- _WORK ITEM_
Output a character-exact copy of the data, images removed.

- _PROVIDED MATERIAL_
*****

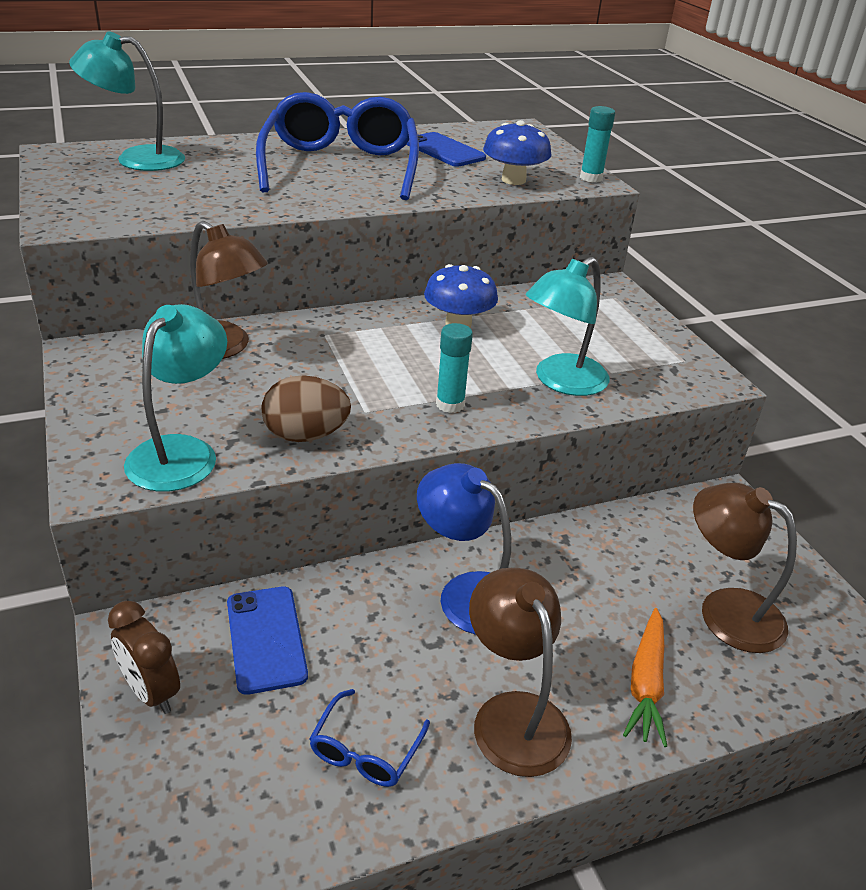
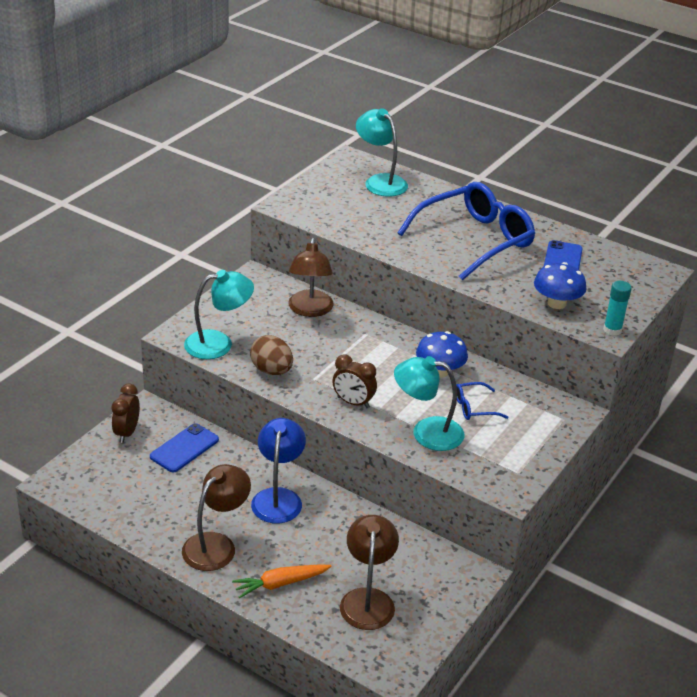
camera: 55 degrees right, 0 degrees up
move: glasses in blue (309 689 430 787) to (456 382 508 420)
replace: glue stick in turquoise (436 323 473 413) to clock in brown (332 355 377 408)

*****

- _RESPONSE AREA_
camera: 55 degrees right, 0 degrees up
move: glasses in blue (309 689 430 787) to (456 382 508 420)
replace: glue stick in turquoise (436 323 473 413) to clock in brown (332 355 377 408)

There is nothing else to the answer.